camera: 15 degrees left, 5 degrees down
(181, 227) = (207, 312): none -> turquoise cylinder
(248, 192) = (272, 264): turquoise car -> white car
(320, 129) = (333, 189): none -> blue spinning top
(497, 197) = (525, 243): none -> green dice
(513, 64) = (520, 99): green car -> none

* * *

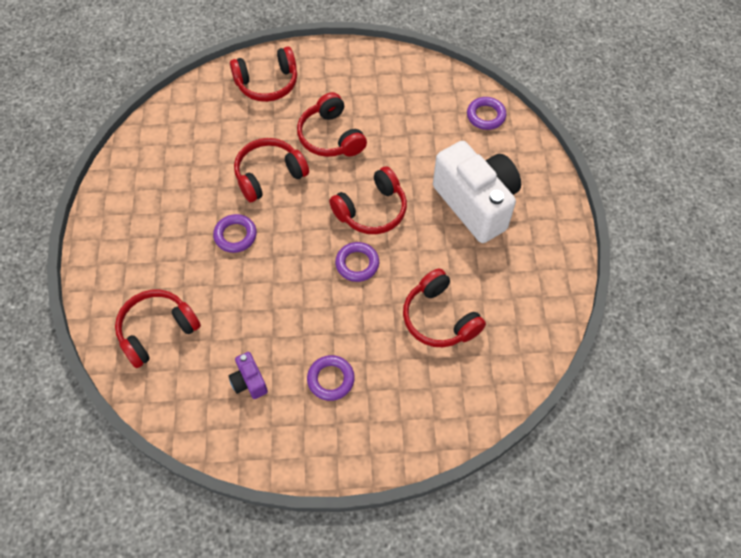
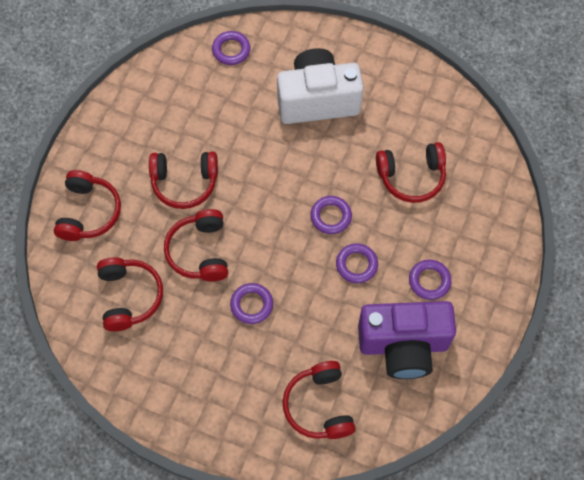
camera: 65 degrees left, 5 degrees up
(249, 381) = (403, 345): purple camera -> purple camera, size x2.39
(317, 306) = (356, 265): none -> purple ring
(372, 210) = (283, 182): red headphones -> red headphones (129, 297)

_YOUR ASSIGNMENT_:
Using the entries above, extract exactly the span from the line with "(248, 192) = (272, 264): turquoise" to the line with "(513, 64) = (520, 99): green car -> none", both lines included; leave out everything else.

_RESULT_:
(248, 192) = (272, 264): turquoise car -> white car
(320, 129) = (333, 189): none -> blue spinning top
(497, 197) = (525, 243): none -> green dice
(513, 64) = (520, 99): green car -> none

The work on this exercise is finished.